*Dataset entries*.
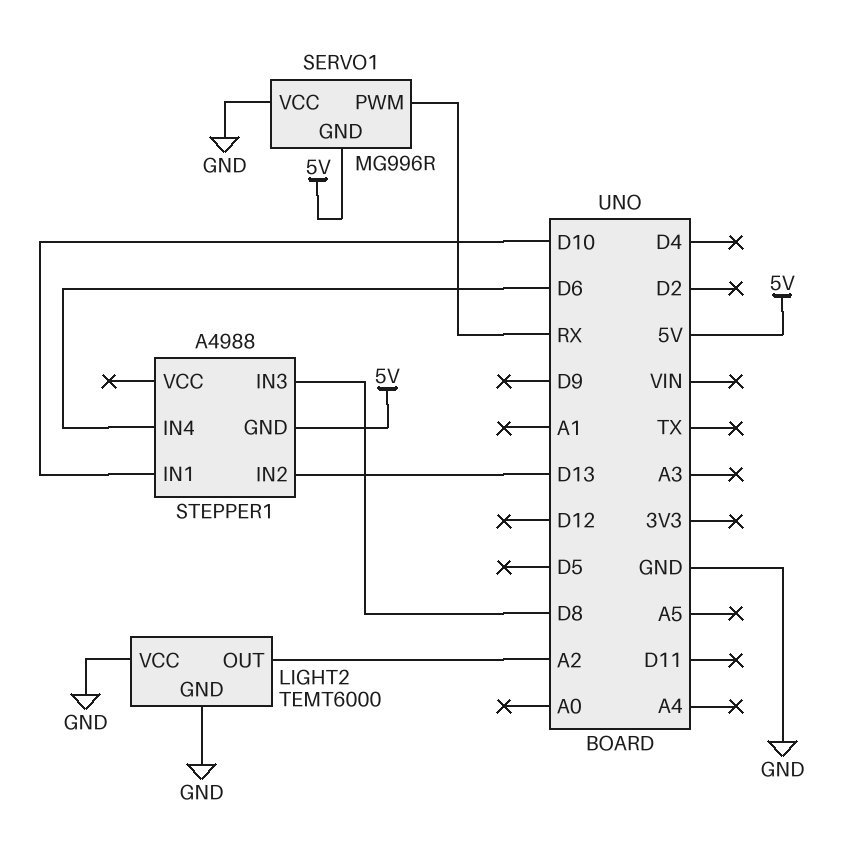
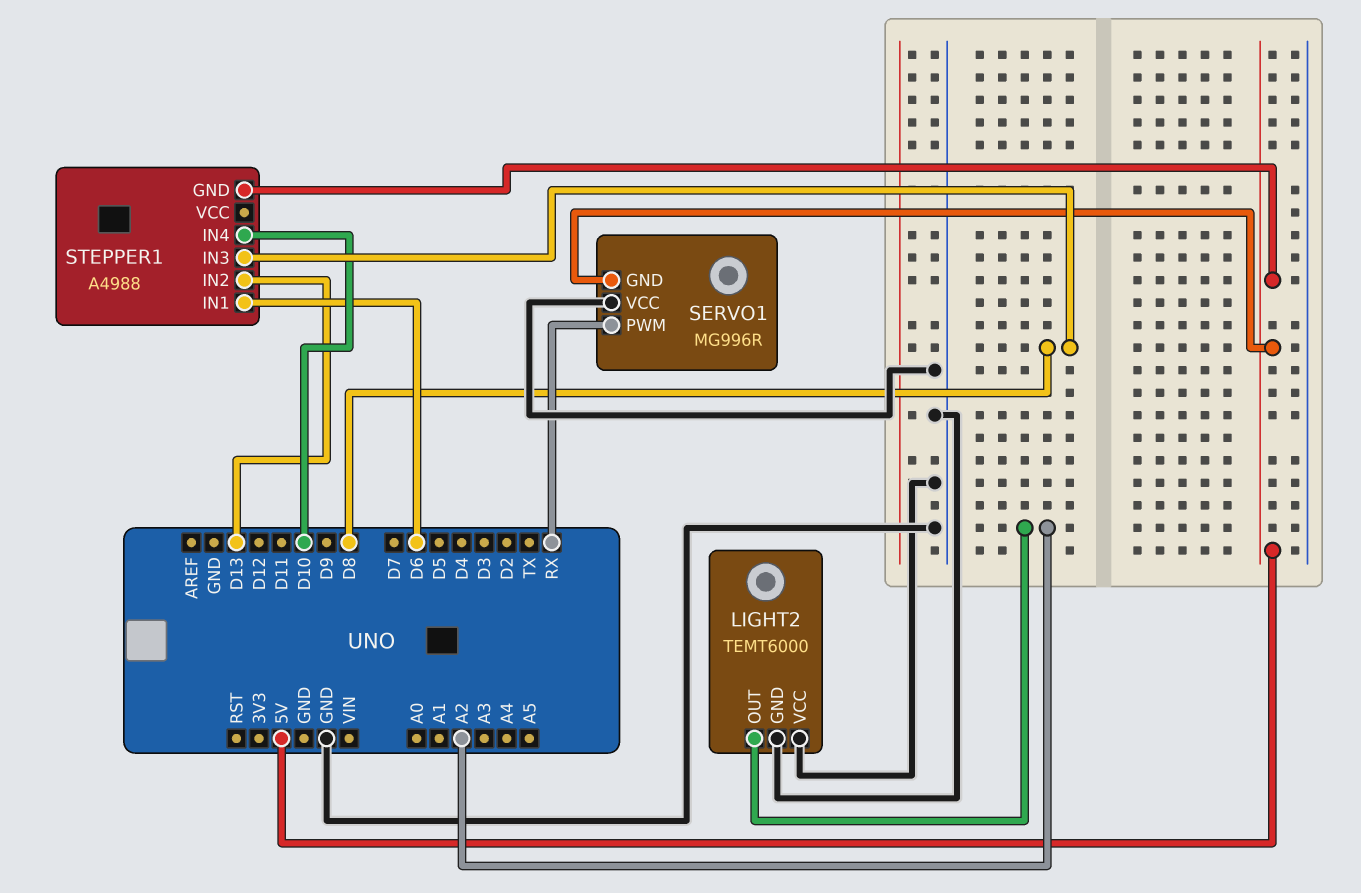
STEPPER1 pin IN1: D10 -> D6
STEPPER1 pin IN4: D6 -> D10

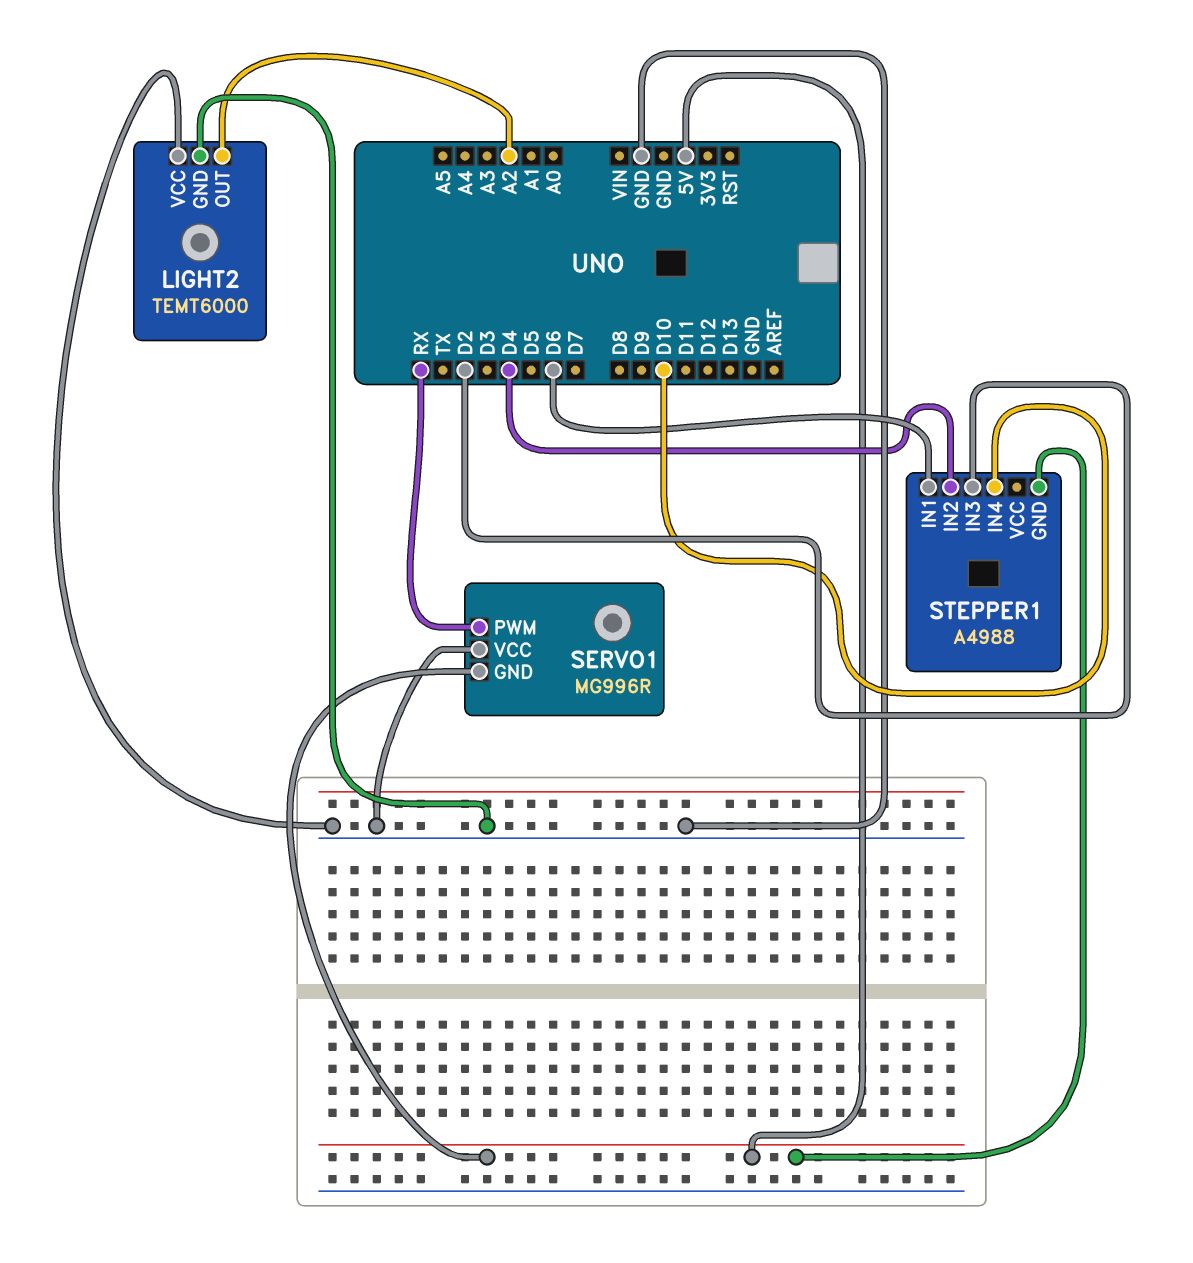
STEPPER1 pin IN2: D13 -> D4
STEPPER1 pin IN3: D8 -> D2

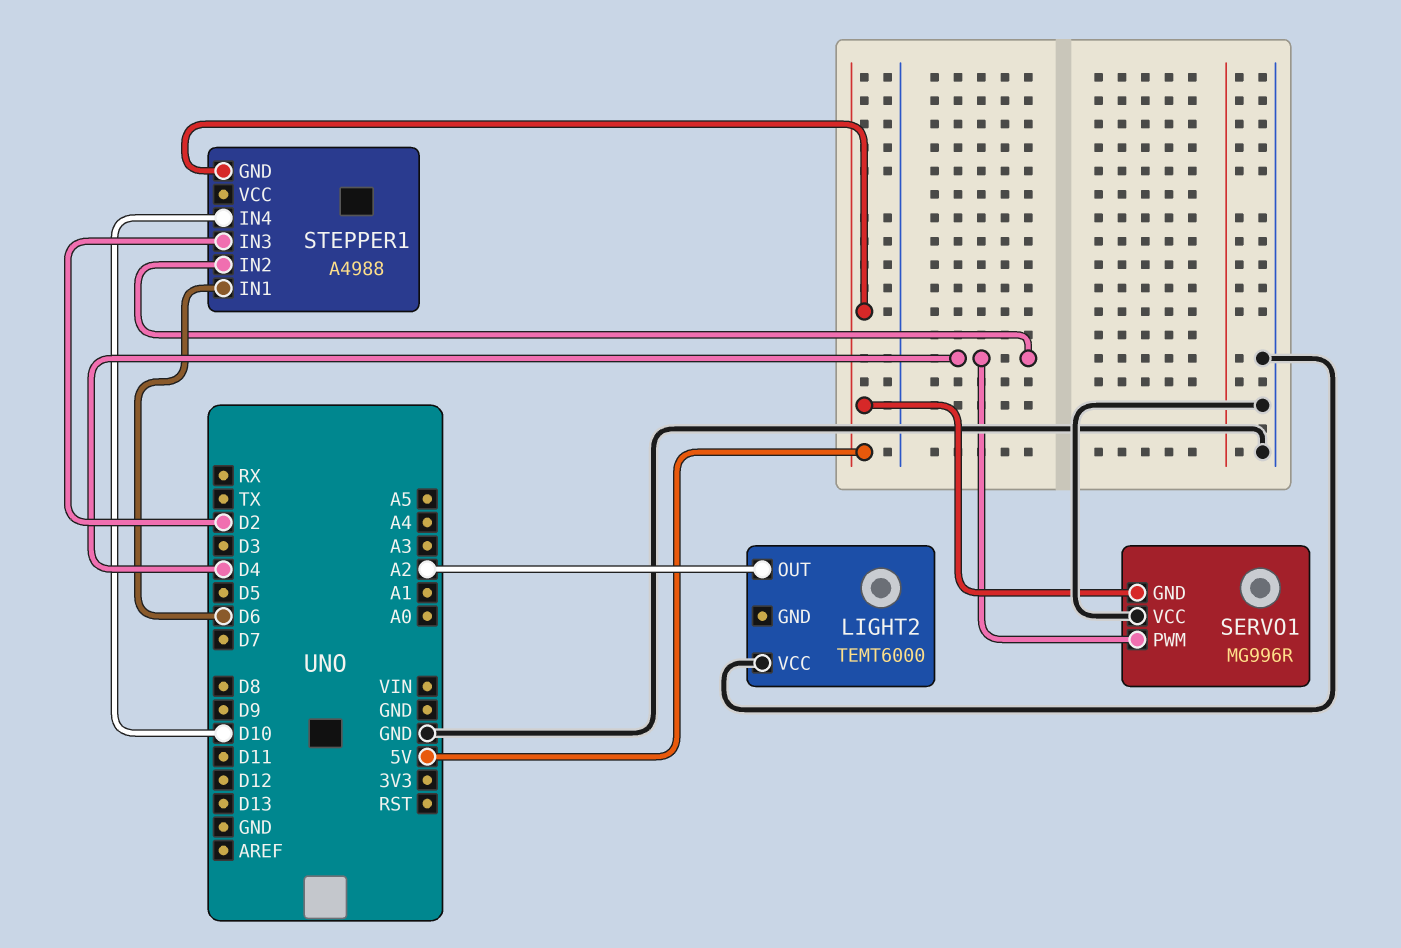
LIGHT2 pin GND: GND -> none
SERVO1 pin PWM: RX -> D4

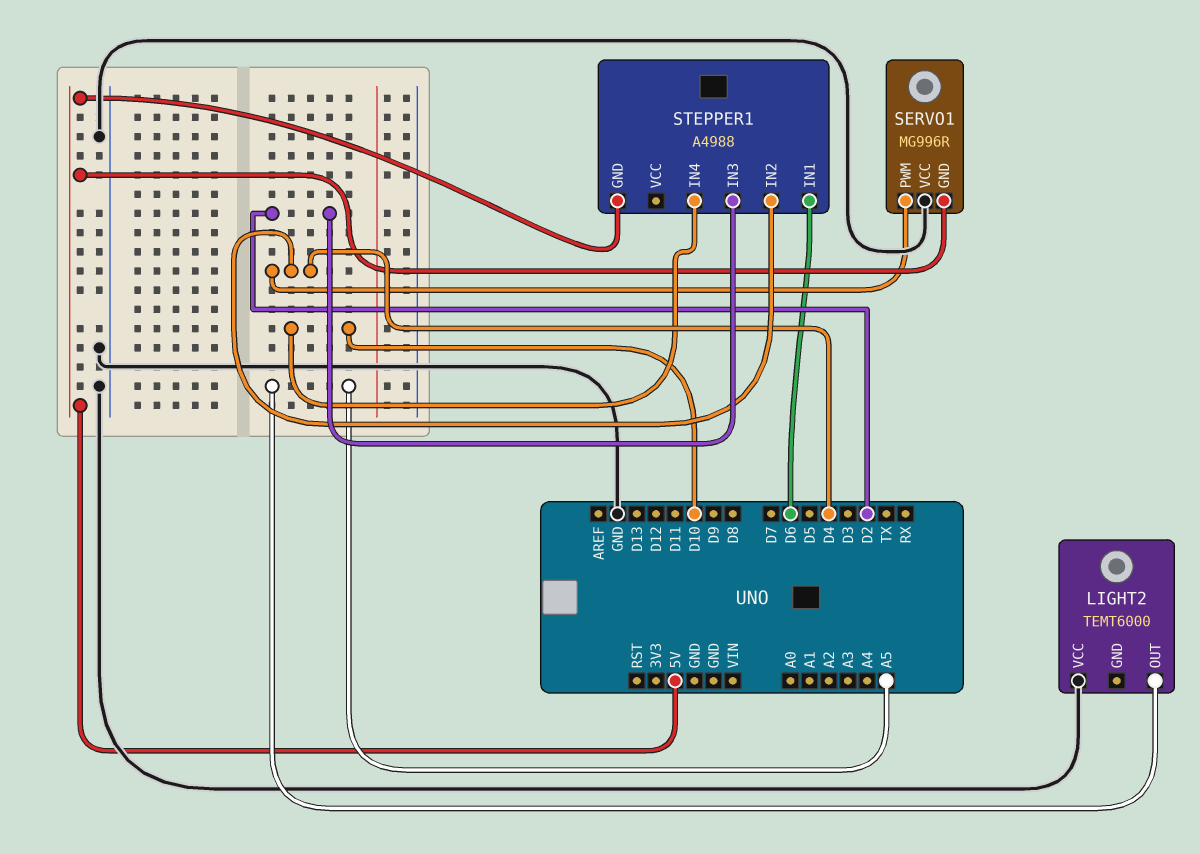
LIGHT2 pin OUT: A2 -> A5

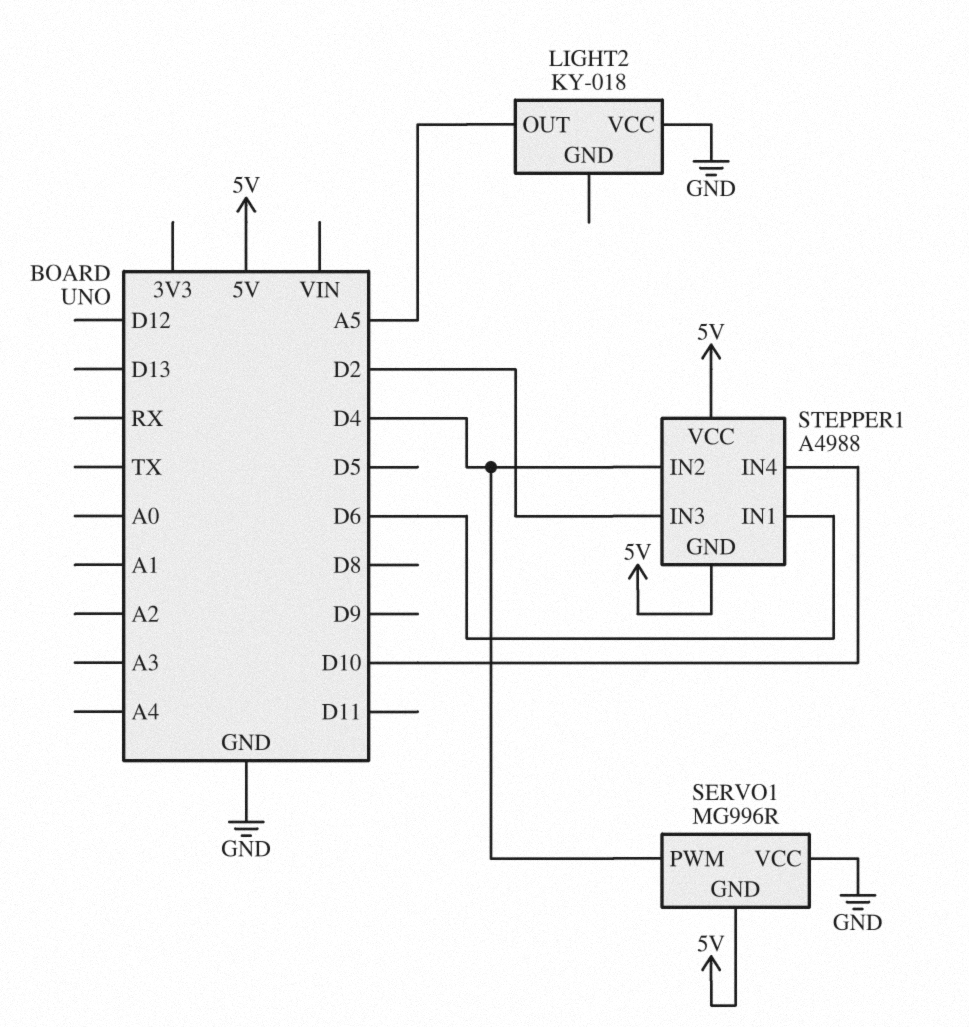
LIGHT2: TEMT6000 -> KY-018
STEPPER1 pin VCC: none -> 5V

*Activity*.
The answer must be the entries above, printed exactly, with no pictures.

*Response below*.
STEPPER1 pin IN1: D10 -> D6
STEPPER1 pin IN4: D6 -> D10

STEPPER1 pin IN2: D13 -> D4
STEPPER1 pin IN3: D8 -> D2

LIGHT2 pin GND: GND -> none
SERVO1 pin PWM: RX -> D4

LIGHT2 pin OUT: A2 -> A5

LIGHT2: TEMT6000 -> KY-018
STEPPER1 pin VCC: none -> 5V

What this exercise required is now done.